RECORDS PROVIDED:
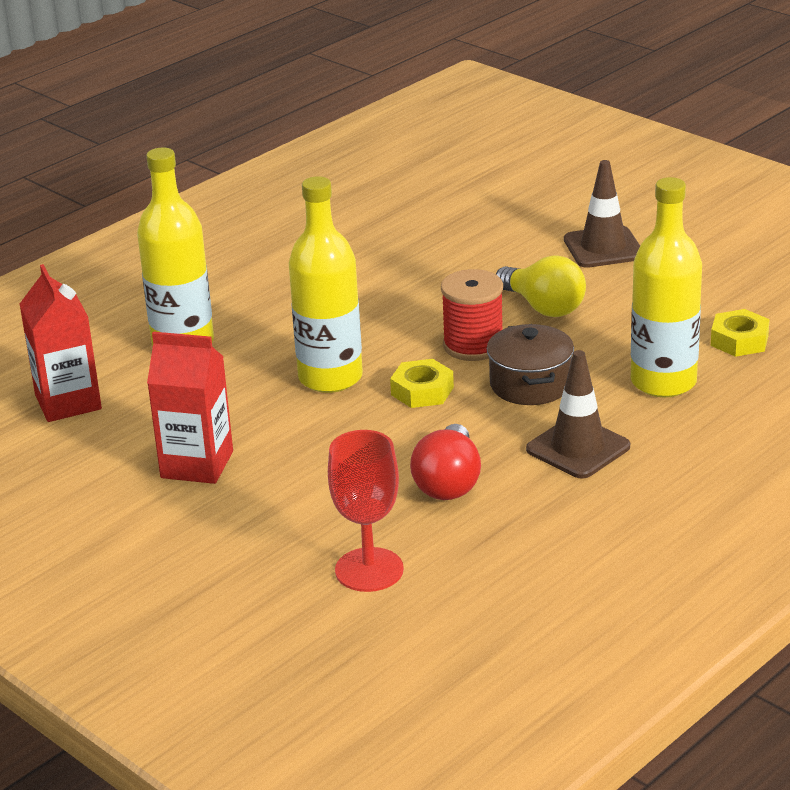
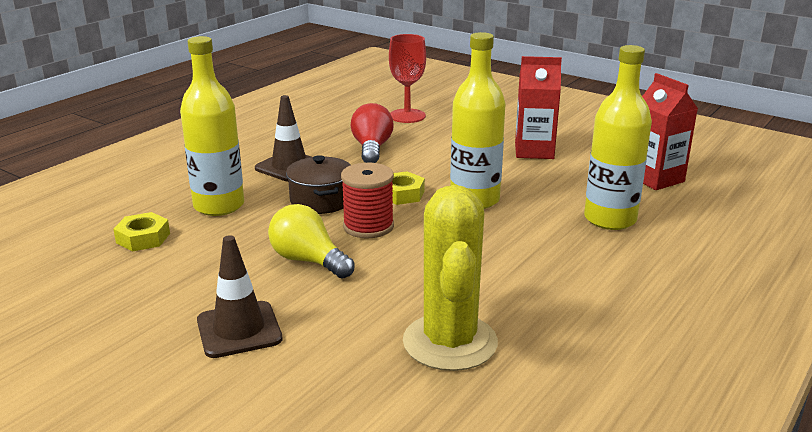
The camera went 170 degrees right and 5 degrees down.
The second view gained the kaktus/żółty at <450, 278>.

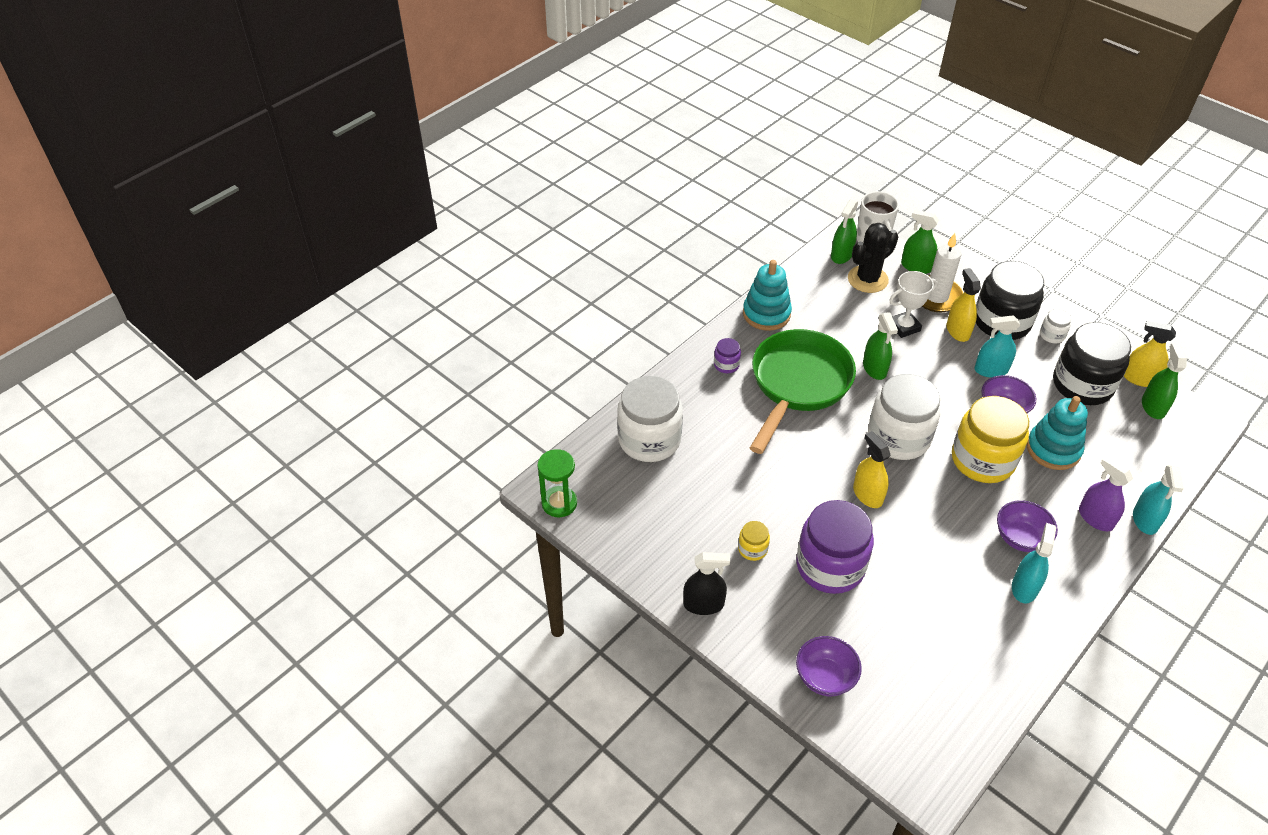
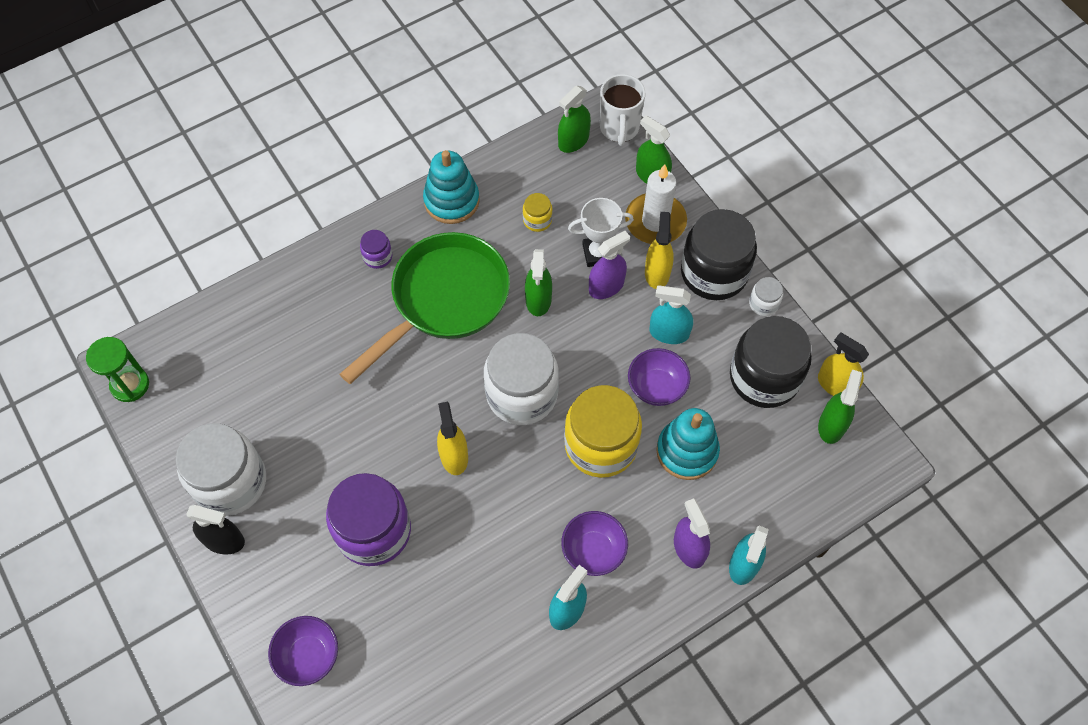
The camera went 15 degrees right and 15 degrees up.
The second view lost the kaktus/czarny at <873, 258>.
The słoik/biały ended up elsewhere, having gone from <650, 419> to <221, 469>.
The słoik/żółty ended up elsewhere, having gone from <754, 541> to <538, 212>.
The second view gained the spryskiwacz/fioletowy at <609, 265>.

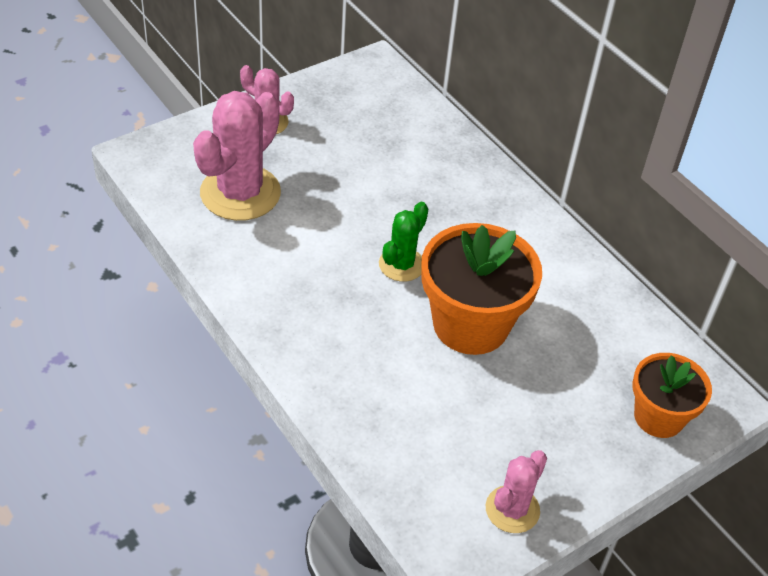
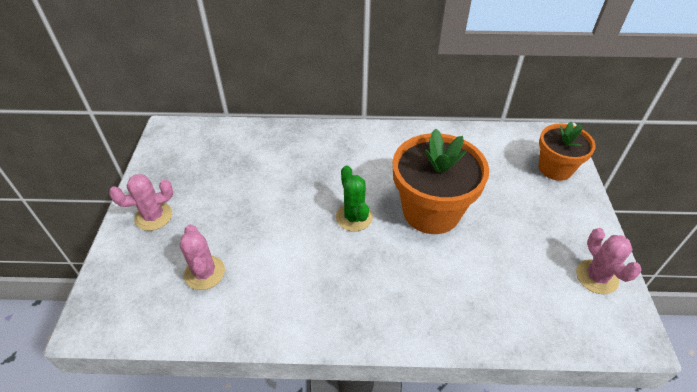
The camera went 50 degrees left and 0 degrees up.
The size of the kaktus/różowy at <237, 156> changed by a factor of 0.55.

AIM OF THE TASK: Set down the entries above exactly; no pictures belong in the copy.

ANSWER SECTION:
The camera went 170 degrees right and 5 degrees down.
The second view gained the kaktus/żółty at <450, 278>.

The camera went 15 degrees right and 15 degrees up.
The second view lost the kaktus/czarny at <873, 258>.
The słoik/biały ended up elsewhere, having gone from <650, 419> to <221, 469>.
The słoik/żółty ended up elsewhere, having gone from <754, 541> to <538, 212>.
The second view gained the spryskiwacz/fioletowy at <609, 265>.

The camera went 50 degrees left and 0 degrees up.
The size of the kaktus/różowy at <237, 156> changed by a factor of 0.55.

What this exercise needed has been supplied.